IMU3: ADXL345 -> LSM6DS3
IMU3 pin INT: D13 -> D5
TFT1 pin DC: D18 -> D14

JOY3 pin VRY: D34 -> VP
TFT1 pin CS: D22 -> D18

──────

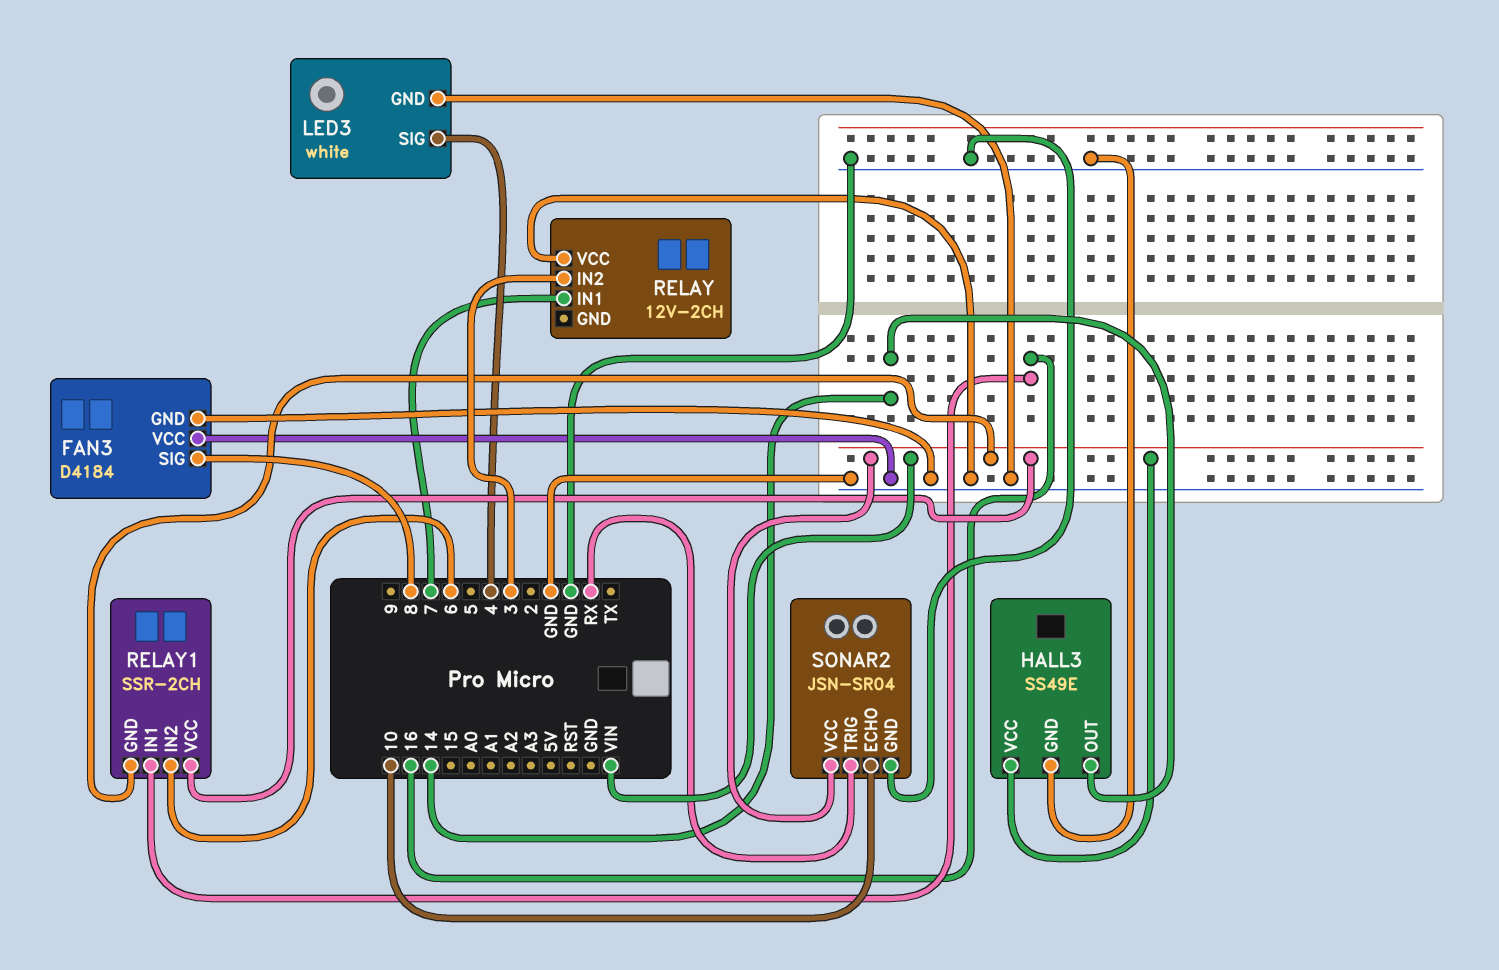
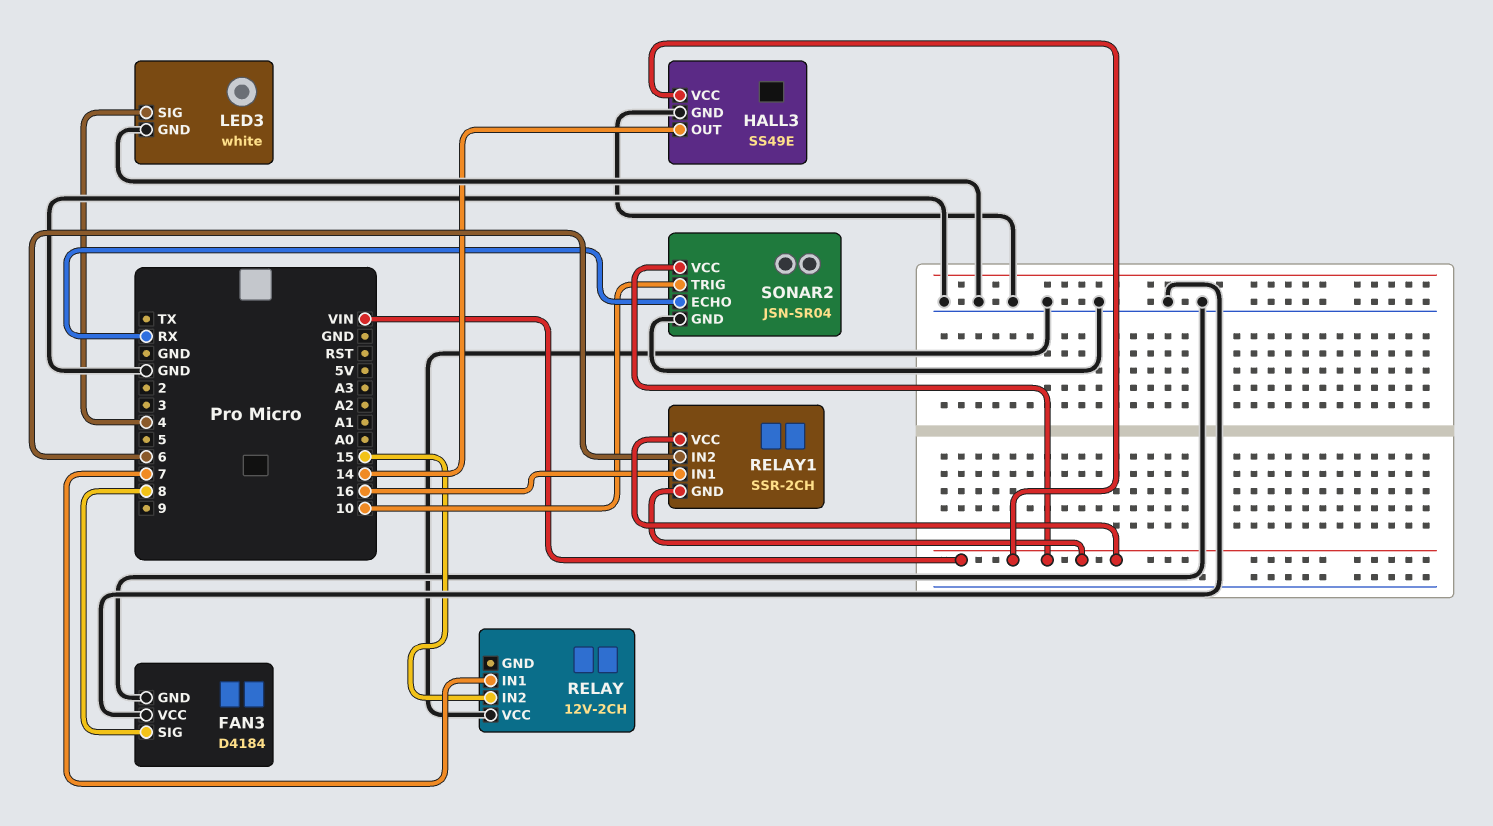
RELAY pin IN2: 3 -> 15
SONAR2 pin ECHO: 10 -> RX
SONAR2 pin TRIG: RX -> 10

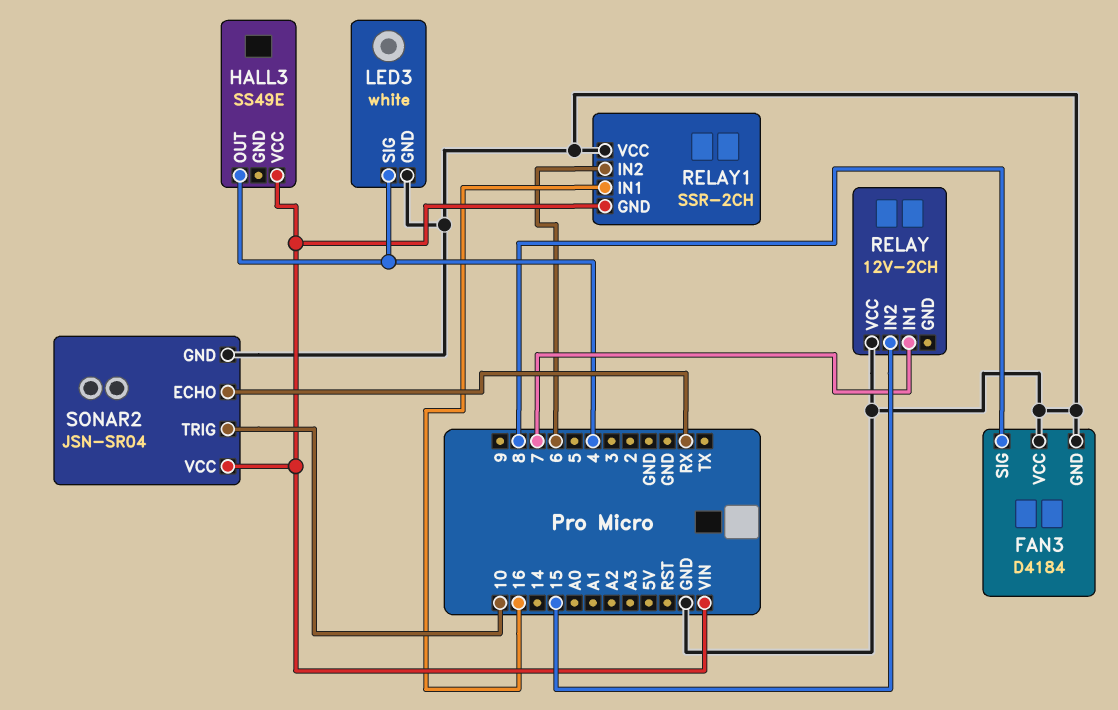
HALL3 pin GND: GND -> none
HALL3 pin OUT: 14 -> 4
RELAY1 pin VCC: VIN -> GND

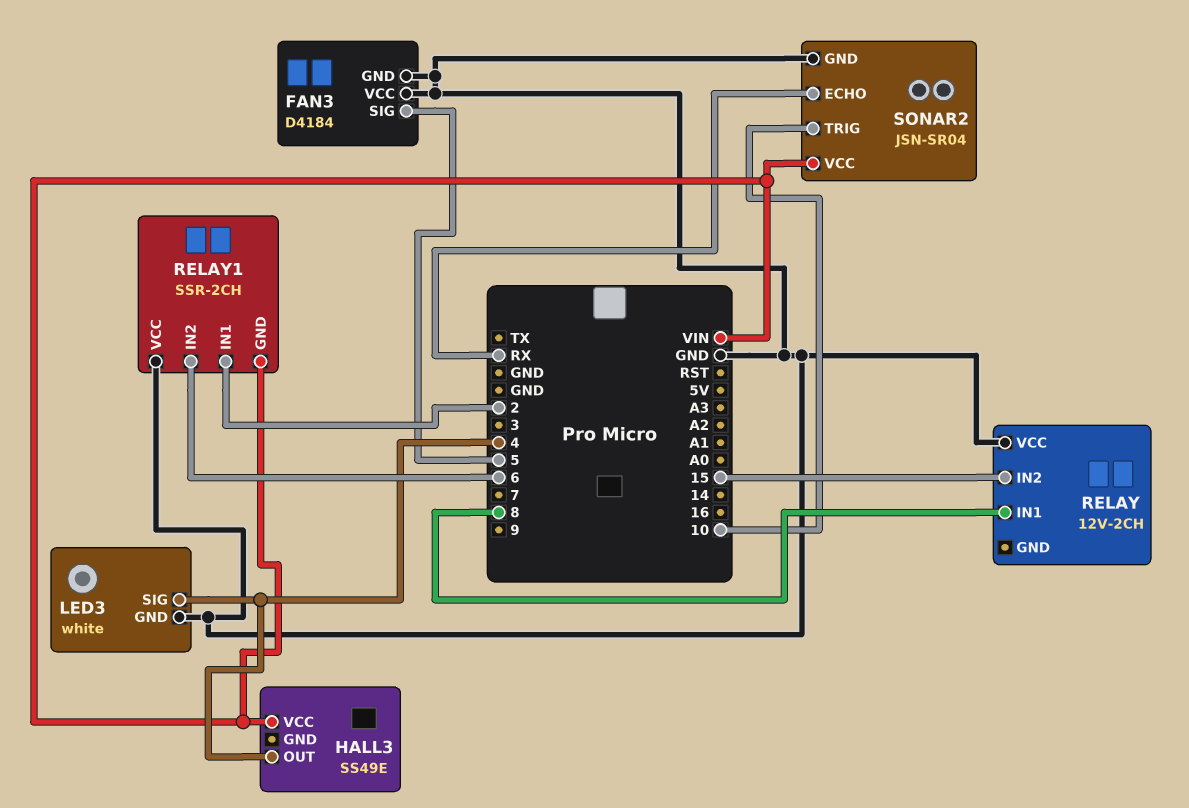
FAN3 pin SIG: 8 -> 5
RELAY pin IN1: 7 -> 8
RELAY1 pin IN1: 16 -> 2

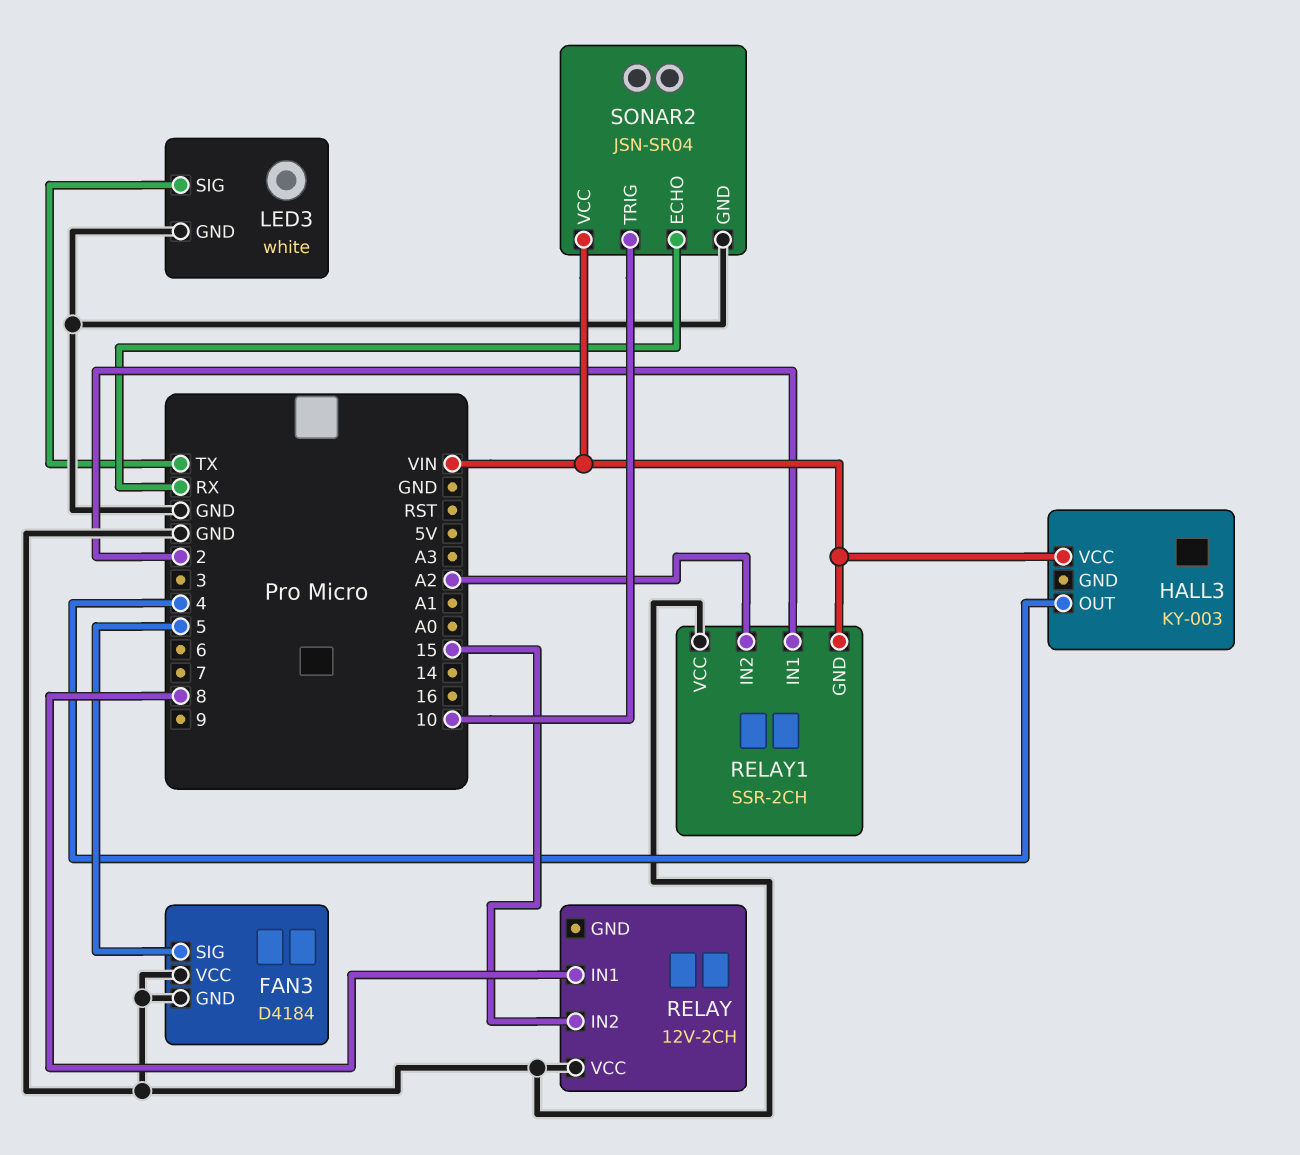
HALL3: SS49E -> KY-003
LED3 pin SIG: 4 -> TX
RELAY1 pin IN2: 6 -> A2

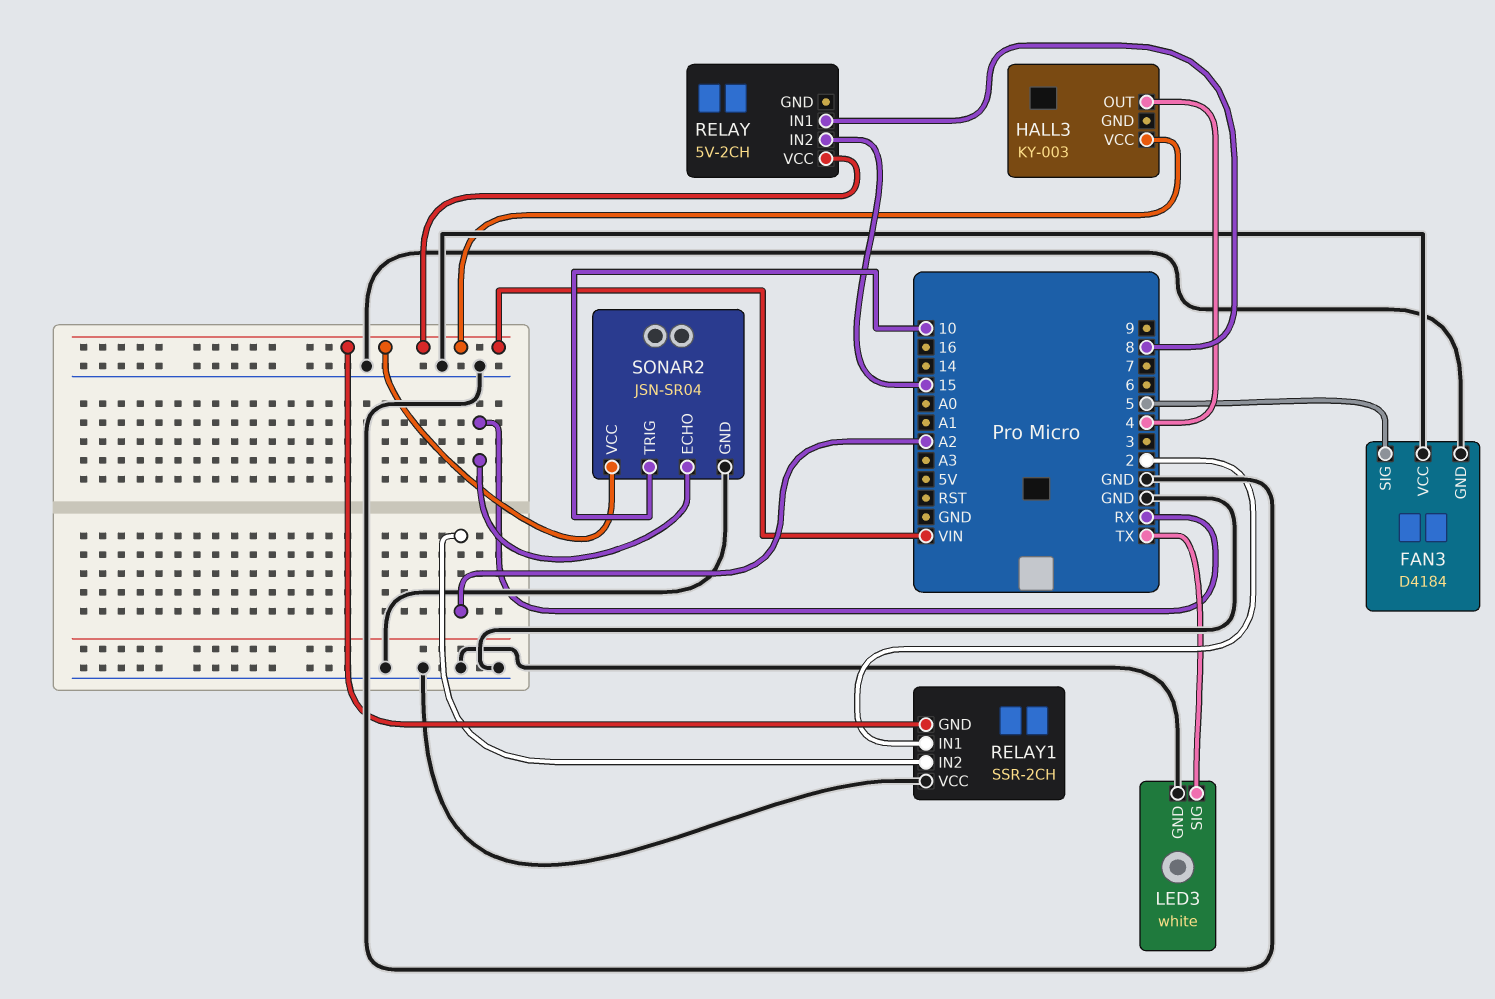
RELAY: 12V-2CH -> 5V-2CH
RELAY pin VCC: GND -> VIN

──────

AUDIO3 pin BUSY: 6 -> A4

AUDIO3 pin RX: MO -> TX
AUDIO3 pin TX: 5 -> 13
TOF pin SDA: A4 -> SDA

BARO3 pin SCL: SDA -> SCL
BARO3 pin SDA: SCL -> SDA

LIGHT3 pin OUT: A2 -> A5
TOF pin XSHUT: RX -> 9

──────

# [THE TASK]
Copy out precisely the lines from the line with "IMU3: ADXL345 -> LSM6DS3" to the line with "TFT1 pin CS: D22 -> D18" in the material above, including those two lines and omitting all the rest.

# [TASK OUTPUT]
IMU3: ADXL345 -> LSM6DS3
IMU3 pin INT: D13 -> D5
TFT1 pin DC: D18 -> D14

JOY3 pin VRY: D34 -> VP
TFT1 pin CS: D22 -> D18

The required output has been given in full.